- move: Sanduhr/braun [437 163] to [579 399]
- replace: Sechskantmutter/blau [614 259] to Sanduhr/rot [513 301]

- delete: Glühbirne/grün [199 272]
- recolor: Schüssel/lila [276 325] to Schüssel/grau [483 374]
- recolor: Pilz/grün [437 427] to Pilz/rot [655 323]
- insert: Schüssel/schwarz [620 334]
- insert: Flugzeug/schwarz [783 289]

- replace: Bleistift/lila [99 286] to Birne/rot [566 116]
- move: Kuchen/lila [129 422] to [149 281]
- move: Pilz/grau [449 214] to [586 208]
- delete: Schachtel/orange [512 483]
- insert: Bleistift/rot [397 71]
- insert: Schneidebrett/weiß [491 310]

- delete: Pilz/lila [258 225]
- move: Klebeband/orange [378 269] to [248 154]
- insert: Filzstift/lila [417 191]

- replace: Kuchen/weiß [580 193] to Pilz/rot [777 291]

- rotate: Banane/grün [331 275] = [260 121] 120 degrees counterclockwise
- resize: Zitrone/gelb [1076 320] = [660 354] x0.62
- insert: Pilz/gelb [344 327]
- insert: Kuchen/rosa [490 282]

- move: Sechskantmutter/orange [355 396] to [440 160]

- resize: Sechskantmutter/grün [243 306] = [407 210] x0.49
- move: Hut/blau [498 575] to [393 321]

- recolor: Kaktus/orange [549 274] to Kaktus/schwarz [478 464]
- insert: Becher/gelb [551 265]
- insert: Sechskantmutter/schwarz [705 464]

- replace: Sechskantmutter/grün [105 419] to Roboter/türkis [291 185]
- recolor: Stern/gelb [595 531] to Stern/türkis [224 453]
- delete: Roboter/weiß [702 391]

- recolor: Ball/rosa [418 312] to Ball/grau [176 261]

────────────────

» **Your task**
Whenever a line in the data holds "grün", copy that line.

» **Written solution**
- delete: Glühbirne/grün [199 272]
- recolor: Pilz/grün [437 427] to Pilz/rot [655 323]
- rotate: Banane/grün [331 275] = [260 121] 120 degrees counterclockwise
- resize: Sechskantmutter/grün [243 306] = [407 210] x0.49
- replace: Sechskantmutter/grün [105 419] to Roboter/türkis [291 185]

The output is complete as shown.